Entries provided =>
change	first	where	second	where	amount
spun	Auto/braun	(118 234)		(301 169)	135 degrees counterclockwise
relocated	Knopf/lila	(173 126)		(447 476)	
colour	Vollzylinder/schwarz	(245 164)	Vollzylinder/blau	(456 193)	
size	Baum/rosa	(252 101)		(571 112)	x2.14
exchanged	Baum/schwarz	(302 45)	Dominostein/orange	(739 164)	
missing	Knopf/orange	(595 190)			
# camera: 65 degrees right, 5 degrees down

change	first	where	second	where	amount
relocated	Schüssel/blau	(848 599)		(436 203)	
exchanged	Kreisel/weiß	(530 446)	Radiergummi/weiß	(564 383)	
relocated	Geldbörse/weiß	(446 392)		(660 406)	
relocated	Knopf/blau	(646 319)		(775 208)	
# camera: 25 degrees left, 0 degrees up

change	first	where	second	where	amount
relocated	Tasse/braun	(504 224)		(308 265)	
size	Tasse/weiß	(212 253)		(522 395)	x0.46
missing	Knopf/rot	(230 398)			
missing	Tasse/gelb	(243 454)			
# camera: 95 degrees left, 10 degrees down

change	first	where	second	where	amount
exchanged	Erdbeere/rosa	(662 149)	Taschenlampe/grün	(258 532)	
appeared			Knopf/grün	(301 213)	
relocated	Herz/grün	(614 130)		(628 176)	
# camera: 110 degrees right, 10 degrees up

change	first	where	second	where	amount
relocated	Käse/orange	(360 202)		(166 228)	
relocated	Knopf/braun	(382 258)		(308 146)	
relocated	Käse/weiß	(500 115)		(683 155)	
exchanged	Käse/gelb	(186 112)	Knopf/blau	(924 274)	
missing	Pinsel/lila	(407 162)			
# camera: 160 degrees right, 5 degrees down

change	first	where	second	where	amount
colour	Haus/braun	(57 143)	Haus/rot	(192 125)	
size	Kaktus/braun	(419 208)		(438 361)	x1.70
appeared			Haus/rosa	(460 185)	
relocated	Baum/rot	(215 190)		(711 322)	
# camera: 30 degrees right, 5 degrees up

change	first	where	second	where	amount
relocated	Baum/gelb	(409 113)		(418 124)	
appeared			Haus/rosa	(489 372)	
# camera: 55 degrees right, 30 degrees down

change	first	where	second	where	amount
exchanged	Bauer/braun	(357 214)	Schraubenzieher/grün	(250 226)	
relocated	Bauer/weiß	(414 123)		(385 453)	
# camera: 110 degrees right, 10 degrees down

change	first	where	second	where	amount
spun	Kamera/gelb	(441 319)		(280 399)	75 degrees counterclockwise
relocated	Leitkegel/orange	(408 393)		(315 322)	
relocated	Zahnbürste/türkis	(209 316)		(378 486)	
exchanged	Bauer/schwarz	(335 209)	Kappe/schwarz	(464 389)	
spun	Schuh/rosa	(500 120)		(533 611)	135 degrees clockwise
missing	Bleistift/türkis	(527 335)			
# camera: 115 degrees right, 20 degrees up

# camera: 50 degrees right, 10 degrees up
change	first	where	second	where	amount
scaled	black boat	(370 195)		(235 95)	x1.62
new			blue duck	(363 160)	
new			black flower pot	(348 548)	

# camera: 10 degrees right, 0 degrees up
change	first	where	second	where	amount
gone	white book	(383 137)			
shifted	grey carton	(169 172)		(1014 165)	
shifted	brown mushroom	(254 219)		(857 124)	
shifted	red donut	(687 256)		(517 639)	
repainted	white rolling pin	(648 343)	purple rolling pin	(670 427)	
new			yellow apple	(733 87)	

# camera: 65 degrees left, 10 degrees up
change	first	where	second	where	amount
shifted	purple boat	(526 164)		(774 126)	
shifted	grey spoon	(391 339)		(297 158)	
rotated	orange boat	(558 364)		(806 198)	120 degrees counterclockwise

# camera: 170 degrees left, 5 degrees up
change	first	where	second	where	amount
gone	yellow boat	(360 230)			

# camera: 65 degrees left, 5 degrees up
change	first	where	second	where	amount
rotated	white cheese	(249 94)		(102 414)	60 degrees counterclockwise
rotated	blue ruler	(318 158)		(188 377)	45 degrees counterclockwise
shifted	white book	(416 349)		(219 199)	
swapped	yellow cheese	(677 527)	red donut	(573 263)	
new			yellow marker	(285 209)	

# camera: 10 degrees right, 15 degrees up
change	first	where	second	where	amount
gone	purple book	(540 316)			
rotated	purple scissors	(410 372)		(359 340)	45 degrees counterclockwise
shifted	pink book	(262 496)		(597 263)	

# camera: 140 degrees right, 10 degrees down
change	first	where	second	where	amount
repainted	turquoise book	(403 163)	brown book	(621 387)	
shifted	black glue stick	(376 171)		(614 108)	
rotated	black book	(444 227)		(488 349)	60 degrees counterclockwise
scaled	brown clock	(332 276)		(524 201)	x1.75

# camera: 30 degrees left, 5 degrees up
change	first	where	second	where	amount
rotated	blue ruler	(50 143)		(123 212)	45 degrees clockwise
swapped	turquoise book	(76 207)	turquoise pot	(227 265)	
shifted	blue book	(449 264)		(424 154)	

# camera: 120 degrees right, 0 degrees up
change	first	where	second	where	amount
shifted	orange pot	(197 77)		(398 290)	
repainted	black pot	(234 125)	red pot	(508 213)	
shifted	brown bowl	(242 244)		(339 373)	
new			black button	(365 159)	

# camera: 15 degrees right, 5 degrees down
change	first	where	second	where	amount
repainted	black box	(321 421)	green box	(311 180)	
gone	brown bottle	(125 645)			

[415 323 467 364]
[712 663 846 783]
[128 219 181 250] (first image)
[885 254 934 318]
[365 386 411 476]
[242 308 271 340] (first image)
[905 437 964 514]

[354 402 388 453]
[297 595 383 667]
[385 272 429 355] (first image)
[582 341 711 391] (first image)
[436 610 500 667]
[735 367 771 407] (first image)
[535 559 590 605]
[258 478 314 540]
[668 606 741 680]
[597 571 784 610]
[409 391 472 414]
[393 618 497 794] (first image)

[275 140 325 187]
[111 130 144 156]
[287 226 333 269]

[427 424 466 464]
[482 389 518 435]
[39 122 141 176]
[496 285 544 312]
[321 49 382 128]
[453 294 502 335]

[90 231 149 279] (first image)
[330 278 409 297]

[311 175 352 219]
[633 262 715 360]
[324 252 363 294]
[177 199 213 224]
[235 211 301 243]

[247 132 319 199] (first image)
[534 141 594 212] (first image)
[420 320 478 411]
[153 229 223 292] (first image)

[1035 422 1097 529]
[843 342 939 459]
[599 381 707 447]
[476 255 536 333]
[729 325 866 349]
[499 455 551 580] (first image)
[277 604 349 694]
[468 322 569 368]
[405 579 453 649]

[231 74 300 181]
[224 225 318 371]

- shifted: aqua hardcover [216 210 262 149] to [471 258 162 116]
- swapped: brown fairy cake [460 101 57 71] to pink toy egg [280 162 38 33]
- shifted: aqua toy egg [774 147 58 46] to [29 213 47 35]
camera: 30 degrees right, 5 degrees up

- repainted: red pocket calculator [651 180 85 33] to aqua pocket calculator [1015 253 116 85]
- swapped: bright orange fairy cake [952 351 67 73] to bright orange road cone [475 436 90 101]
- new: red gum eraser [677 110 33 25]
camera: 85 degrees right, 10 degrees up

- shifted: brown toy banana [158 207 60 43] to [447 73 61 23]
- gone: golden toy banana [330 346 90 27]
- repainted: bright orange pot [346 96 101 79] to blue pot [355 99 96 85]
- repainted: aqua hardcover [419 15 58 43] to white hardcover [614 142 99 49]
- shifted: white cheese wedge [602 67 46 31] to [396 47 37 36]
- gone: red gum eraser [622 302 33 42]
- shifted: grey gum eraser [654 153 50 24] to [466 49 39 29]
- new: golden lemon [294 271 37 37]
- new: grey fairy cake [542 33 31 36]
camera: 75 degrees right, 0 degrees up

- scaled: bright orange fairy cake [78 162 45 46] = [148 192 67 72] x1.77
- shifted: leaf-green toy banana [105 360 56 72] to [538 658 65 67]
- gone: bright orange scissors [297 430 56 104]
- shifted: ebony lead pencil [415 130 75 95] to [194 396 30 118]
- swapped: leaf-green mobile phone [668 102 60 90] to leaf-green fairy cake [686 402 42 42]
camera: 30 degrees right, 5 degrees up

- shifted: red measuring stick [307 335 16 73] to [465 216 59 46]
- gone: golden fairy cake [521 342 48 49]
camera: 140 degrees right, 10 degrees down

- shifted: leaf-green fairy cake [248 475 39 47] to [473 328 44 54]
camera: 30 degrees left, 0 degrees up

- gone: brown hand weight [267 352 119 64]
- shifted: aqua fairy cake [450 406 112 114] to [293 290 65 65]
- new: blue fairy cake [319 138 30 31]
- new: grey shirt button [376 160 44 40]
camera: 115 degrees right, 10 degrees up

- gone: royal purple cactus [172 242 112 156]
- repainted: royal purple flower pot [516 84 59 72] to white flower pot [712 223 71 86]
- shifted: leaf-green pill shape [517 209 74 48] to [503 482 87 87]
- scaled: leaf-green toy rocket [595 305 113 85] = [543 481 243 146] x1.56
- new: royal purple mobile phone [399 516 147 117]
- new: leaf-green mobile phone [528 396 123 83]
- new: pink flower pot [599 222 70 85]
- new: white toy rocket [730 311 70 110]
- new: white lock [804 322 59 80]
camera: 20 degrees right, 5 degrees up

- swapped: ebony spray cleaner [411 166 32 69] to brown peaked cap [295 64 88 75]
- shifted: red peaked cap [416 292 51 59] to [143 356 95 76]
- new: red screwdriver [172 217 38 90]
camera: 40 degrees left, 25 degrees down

Required action =>
From the records above, retype only the lines starting at the line that contains "[128 219 181 250] (first image)" and ending at the line that contains "- shifted: aqua toy", both included.

Solution for this exercise =>
[128 219 181 250] (first image)
[885 254 934 318]
[365 386 411 476]
[242 308 271 340] (first image)
[905 437 964 514]

[354 402 388 453]
[297 595 383 667]
[385 272 429 355] (first image)
[582 341 711 391] (first image)
[436 610 500 667]
[735 367 771 407] (first image)
[535 559 590 605]
[258 478 314 540]
[668 606 741 680]
[597 571 784 610]
[409 391 472 414]
[393 618 497 794] (first image)

[275 140 325 187]
[111 130 144 156]
[287 226 333 269]

[427 424 466 464]
[482 389 518 435]
[39 122 141 176]
[496 285 544 312]
[321 49 382 128]
[453 294 502 335]

[90 231 149 279] (first image)
[330 278 409 297]

[311 175 352 219]
[633 262 715 360]
[324 252 363 294]
[177 199 213 224]
[235 211 301 243]

[247 132 319 199] (first image)
[534 141 594 212] (first image)
[420 320 478 411]
[153 229 223 292] (first image)

[1035 422 1097 529]
[843 342 939 459]
[599 381 707 447]
[476 255 536 333]
[729 325 866 349]
[499 455 551 580] (first image)
[277 604 349 694]
[468 322 569 368]
[405 579 453 649]

[231 74 300 181]
[224 225 318 371]

- shifted: aqua hardcover [216 210 262 149] to [471 258 162 116]
- swapped: brown fairy cake [460 101 57 71] to pink toy egg [280 162 38 33]
- shifted: aqua toy egg [774 147 58 46] to [29 213 47 35]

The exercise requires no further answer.